### STORED DATA ###

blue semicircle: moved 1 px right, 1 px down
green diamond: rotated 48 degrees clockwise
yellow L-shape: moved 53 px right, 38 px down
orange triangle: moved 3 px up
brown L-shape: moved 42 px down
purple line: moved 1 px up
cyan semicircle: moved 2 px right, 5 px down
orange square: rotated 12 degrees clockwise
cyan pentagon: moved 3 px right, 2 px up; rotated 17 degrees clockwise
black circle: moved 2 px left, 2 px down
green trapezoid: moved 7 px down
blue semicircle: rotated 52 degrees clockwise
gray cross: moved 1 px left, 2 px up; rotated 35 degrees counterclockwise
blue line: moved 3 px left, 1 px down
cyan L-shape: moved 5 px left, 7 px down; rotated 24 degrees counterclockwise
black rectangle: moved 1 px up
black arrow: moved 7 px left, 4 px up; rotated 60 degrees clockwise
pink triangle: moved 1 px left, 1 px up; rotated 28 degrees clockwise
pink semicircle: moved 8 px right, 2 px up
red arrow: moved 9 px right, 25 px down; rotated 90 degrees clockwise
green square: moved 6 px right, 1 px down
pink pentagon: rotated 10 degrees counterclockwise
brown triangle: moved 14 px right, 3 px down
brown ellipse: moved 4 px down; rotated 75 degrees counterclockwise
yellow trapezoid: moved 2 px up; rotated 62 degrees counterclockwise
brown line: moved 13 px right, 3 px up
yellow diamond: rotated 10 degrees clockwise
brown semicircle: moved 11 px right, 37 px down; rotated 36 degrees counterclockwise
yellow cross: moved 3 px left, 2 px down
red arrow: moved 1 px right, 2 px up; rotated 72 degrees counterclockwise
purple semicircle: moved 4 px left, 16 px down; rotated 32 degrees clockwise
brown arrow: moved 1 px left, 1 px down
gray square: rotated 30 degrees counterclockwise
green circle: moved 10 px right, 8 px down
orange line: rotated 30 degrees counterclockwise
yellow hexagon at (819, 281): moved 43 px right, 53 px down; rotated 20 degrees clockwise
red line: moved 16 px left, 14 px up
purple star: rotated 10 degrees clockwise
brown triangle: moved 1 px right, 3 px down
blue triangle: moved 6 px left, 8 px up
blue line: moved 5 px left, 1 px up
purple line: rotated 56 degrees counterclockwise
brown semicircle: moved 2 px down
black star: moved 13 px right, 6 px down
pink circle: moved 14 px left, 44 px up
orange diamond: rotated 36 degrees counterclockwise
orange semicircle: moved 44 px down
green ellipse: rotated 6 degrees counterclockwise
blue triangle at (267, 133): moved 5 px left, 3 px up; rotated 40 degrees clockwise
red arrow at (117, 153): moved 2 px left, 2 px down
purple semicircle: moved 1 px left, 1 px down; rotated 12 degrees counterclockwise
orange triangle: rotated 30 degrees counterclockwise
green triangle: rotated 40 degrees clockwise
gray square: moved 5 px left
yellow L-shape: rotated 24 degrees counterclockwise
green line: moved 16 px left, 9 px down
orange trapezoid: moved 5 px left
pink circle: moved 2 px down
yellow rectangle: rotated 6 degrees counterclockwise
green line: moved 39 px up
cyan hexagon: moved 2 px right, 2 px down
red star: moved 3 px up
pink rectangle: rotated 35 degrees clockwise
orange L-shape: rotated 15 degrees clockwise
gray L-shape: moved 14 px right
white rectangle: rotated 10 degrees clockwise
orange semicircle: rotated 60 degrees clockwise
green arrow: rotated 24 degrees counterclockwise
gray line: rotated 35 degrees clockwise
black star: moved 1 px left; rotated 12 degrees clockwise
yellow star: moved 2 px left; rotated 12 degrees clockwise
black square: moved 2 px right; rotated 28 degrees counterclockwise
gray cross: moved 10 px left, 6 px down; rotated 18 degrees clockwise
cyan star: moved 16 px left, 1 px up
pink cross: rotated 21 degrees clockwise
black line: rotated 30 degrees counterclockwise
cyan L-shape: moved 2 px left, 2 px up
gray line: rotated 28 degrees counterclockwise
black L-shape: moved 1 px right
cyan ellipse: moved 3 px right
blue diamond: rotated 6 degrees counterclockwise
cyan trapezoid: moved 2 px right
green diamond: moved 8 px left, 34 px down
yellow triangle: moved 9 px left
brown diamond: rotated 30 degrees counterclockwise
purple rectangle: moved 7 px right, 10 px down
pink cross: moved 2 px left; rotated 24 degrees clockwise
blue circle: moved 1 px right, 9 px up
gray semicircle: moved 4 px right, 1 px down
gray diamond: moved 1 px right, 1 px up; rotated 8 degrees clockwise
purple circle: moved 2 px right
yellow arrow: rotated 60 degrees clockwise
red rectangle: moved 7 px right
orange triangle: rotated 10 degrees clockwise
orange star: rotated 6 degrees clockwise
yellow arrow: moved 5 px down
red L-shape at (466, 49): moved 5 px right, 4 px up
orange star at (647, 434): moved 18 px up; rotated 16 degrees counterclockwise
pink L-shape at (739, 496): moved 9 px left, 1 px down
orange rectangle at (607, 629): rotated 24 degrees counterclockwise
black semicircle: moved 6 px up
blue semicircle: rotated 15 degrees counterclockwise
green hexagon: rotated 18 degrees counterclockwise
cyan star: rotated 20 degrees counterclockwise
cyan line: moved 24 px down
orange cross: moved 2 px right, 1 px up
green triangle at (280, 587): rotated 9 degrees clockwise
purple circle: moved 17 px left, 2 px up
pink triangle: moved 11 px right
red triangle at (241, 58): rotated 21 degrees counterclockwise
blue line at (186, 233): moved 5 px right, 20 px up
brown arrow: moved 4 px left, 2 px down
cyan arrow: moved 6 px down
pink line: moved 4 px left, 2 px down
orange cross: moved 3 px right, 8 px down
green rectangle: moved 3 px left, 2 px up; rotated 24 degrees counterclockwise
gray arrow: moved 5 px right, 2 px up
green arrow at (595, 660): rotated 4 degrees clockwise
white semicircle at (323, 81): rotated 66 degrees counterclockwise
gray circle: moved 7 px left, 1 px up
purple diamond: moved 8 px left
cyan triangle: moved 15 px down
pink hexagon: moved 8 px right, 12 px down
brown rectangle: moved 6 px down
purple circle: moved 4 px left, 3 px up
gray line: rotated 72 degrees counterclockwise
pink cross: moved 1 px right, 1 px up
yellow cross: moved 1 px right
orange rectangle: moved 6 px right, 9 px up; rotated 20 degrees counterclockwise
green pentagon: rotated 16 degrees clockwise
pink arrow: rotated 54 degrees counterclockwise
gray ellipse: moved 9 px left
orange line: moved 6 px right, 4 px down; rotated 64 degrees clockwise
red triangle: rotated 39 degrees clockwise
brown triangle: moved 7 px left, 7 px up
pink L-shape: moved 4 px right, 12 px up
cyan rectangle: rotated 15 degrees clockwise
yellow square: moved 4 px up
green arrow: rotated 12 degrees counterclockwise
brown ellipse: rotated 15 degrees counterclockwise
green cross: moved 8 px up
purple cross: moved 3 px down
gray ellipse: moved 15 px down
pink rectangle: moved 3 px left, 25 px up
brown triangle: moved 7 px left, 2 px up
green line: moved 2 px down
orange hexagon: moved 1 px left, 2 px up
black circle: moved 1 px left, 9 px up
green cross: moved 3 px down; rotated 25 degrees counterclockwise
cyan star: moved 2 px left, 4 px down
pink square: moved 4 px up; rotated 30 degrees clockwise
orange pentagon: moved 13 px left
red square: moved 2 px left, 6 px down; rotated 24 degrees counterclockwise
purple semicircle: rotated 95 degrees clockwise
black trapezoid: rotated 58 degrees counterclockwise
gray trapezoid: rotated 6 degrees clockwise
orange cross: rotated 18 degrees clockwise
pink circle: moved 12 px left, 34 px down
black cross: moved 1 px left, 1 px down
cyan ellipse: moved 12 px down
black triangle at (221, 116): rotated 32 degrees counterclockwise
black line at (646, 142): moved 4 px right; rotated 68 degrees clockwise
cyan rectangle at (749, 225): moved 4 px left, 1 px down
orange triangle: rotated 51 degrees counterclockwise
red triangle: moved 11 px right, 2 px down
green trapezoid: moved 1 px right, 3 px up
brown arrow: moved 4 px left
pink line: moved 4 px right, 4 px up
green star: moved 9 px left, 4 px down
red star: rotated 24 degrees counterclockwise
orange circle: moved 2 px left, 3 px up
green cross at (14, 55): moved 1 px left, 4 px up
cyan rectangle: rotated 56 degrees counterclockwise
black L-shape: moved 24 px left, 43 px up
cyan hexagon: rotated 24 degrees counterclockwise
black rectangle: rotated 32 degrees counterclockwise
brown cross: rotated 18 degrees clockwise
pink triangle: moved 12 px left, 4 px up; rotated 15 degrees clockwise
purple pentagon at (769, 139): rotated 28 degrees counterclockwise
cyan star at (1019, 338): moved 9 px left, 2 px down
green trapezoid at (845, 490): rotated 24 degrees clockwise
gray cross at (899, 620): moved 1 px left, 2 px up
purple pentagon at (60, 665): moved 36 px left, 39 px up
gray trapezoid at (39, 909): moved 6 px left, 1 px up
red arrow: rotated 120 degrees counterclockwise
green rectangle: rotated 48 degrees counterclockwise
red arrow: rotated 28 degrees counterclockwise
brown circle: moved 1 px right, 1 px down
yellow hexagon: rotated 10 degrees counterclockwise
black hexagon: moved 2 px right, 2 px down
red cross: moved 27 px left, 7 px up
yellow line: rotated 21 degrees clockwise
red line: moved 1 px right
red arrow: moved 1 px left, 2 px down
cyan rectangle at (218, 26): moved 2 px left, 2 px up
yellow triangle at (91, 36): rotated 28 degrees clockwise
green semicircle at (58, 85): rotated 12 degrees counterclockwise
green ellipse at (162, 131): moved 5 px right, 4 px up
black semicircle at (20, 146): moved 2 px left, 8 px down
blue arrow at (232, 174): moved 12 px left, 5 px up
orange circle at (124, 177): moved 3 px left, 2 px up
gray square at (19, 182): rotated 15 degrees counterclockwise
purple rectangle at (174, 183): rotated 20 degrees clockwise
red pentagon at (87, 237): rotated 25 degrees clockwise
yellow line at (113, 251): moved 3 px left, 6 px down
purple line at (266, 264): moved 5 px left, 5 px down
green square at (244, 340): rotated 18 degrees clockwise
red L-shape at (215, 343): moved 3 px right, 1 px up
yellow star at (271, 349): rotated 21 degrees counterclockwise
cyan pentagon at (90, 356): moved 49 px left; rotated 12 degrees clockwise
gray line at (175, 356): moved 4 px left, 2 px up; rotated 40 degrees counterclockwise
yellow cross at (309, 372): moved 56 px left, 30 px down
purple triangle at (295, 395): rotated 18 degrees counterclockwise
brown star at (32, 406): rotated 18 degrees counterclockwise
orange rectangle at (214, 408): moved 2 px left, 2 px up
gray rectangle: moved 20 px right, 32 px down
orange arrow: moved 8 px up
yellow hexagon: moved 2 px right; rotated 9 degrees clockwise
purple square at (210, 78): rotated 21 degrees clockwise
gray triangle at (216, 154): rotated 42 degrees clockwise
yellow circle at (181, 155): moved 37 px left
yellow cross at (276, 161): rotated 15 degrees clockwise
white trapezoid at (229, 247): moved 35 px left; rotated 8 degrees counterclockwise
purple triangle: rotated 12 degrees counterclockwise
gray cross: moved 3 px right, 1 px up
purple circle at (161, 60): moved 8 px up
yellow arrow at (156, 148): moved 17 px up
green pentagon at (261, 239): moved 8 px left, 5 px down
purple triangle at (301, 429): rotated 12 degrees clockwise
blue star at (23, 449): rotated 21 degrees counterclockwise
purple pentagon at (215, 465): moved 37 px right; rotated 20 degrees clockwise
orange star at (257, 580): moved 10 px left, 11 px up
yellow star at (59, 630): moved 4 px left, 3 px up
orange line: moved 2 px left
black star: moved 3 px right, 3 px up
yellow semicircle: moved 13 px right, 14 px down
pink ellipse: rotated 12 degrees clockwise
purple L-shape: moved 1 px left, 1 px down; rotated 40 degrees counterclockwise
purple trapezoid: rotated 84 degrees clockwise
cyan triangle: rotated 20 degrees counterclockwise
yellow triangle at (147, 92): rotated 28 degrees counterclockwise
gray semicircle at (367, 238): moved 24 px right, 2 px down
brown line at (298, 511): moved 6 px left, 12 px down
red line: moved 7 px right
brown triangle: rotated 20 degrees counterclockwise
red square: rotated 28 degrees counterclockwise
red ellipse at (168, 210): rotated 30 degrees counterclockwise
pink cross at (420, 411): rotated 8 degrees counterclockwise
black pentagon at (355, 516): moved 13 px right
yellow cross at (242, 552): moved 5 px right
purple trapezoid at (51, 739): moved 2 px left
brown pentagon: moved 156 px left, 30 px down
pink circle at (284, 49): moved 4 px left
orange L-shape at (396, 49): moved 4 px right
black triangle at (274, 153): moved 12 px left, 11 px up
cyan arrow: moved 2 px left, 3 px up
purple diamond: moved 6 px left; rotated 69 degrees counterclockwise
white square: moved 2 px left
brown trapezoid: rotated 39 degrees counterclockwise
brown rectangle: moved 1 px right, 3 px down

###

__PROBLEM DESCRIPTION__
Write out the entries above word for word, starting at the very first one and ending at the line that contains "cyan pentagon: moved", with that line included.

__TASK SOLUTION__
blue semicircle: moved 1 px right, 1 px down
green diamond: rotated 48 degrees clockwise
yellow L-shape: moved 53 px right, 38 px down
orange triangle: moved 3 px up
brown L-shape: moved 42 px down
purple line: moved 1 px up
cyan semicircle: moved 2 px right, 5 px down
orange square: rotated 12 degrees clockwise
cyan pentagon: moved 3 px right, 2 px up; rotated 17 degrees clockwise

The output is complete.